(THE TASK):
Look below for the line containing "Someone swapped the Ei/grau"; from there through the line containing "Someone took away the Schneidebrett/blau", both lines included, please set down each line exactly and nothing else.

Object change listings
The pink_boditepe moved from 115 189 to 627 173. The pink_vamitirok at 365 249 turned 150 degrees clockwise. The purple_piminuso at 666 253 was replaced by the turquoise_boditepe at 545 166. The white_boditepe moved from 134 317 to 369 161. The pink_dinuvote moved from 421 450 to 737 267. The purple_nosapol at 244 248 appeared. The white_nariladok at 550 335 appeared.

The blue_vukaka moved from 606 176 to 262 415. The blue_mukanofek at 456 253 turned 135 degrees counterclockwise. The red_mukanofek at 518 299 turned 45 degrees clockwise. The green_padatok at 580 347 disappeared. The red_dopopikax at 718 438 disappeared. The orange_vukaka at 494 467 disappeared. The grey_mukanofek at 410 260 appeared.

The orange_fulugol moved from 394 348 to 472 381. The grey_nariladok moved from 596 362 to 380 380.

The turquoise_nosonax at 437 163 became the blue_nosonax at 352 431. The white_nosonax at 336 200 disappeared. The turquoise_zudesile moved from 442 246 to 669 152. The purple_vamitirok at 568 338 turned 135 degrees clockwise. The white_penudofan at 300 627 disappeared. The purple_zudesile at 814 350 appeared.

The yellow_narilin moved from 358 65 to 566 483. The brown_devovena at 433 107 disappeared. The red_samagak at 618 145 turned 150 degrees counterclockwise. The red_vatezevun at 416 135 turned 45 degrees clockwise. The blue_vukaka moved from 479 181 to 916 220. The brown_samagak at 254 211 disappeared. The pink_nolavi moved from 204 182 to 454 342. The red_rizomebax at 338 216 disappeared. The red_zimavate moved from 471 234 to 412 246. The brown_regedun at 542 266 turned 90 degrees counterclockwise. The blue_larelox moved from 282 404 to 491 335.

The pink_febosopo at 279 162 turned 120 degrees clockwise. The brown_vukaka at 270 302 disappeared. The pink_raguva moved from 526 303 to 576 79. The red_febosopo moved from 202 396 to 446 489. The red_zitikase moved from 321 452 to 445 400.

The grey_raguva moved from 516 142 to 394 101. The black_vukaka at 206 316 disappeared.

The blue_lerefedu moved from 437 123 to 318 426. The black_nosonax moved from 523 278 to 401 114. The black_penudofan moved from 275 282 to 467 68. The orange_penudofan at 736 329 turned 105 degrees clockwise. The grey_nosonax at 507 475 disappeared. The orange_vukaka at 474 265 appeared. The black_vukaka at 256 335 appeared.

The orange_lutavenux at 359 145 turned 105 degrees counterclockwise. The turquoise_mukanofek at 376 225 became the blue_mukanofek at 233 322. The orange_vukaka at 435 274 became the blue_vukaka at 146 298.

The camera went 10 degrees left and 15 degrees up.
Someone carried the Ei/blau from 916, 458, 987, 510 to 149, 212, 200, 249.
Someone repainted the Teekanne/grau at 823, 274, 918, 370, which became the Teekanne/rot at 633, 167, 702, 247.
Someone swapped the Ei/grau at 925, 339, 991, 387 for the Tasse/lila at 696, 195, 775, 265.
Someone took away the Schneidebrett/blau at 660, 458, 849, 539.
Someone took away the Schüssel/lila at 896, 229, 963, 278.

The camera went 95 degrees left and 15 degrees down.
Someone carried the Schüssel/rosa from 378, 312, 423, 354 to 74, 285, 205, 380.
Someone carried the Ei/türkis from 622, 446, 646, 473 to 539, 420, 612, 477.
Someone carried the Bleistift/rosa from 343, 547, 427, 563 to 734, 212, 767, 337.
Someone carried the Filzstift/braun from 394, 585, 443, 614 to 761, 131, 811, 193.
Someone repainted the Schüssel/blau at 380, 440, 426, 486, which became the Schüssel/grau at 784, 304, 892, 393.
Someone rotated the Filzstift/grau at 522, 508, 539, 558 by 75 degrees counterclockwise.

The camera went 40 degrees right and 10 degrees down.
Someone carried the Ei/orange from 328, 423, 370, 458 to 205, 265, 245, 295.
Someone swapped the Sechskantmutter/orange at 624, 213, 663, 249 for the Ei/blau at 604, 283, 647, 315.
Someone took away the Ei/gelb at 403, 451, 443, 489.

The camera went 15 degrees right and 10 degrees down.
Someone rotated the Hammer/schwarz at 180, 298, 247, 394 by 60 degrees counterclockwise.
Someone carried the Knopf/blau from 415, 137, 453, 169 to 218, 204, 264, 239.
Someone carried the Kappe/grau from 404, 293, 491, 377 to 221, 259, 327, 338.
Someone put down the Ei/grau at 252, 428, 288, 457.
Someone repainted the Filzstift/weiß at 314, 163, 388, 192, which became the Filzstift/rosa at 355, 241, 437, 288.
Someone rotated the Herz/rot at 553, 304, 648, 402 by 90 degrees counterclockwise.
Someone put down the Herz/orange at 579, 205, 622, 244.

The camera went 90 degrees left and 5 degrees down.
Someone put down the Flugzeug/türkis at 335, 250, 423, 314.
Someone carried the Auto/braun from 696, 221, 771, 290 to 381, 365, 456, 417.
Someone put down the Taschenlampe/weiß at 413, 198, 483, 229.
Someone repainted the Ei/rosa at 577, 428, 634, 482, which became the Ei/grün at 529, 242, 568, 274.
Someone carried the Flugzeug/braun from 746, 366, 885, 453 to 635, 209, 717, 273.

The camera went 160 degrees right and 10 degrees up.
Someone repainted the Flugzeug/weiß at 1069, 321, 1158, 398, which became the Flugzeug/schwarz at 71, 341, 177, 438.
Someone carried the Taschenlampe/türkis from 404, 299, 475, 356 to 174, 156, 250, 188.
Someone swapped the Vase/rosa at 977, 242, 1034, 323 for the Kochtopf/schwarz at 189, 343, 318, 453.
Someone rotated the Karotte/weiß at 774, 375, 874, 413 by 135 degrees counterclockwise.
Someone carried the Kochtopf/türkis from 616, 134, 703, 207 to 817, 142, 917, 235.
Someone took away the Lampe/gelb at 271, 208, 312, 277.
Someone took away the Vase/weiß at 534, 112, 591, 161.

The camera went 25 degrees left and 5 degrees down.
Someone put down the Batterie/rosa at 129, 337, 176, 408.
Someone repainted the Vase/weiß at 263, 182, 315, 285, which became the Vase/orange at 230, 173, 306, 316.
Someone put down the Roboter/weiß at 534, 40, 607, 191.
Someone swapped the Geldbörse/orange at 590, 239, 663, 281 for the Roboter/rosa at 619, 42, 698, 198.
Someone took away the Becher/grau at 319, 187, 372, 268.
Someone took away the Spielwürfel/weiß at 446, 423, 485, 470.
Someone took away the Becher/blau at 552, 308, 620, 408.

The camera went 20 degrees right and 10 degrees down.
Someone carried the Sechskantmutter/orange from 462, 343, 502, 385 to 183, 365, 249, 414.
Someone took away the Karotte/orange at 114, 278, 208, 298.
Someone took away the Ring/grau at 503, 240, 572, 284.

(WRITTEN REPLY):
Someone swapped the Ei/grau at 925, 339, 991, 387 for the Tasse/lila at 696, 195, 775, 265.
Someone took away the Schneidebrett/blau at 660, 458, 849, 539.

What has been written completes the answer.